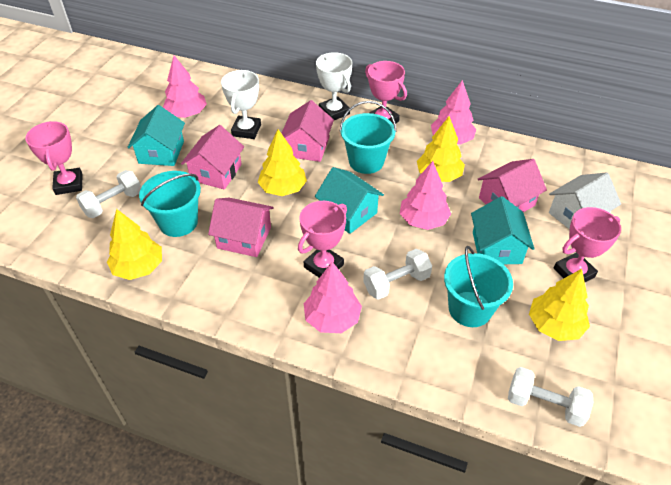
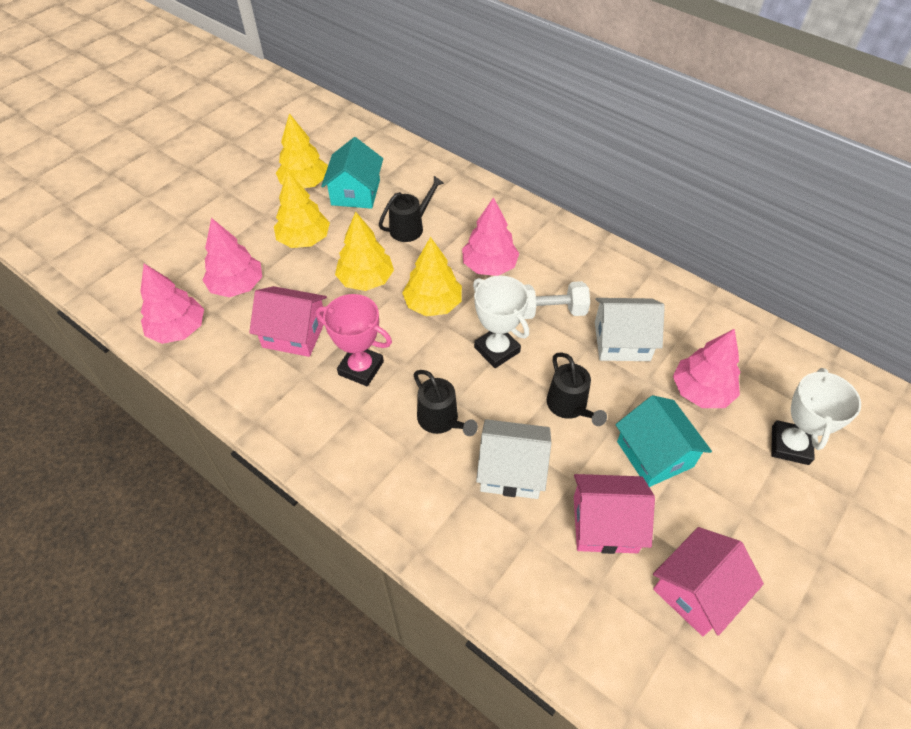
black watering can: 0 -> 3
pink house: 4 -> 3
pink trophy: 4 -> 1
turquoise bucket: 3 -> 0
turquoise house: 3 -> 2
white dumbbell: 3 -> 1
white house: 1 -> 2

━━━━━━━━

■ Task brief: Go through the data, and copy each line in which the word "turquoise" appears.

■ Response:
turquoise bucket: 3 -> 0
turquoise house: 3 -> 2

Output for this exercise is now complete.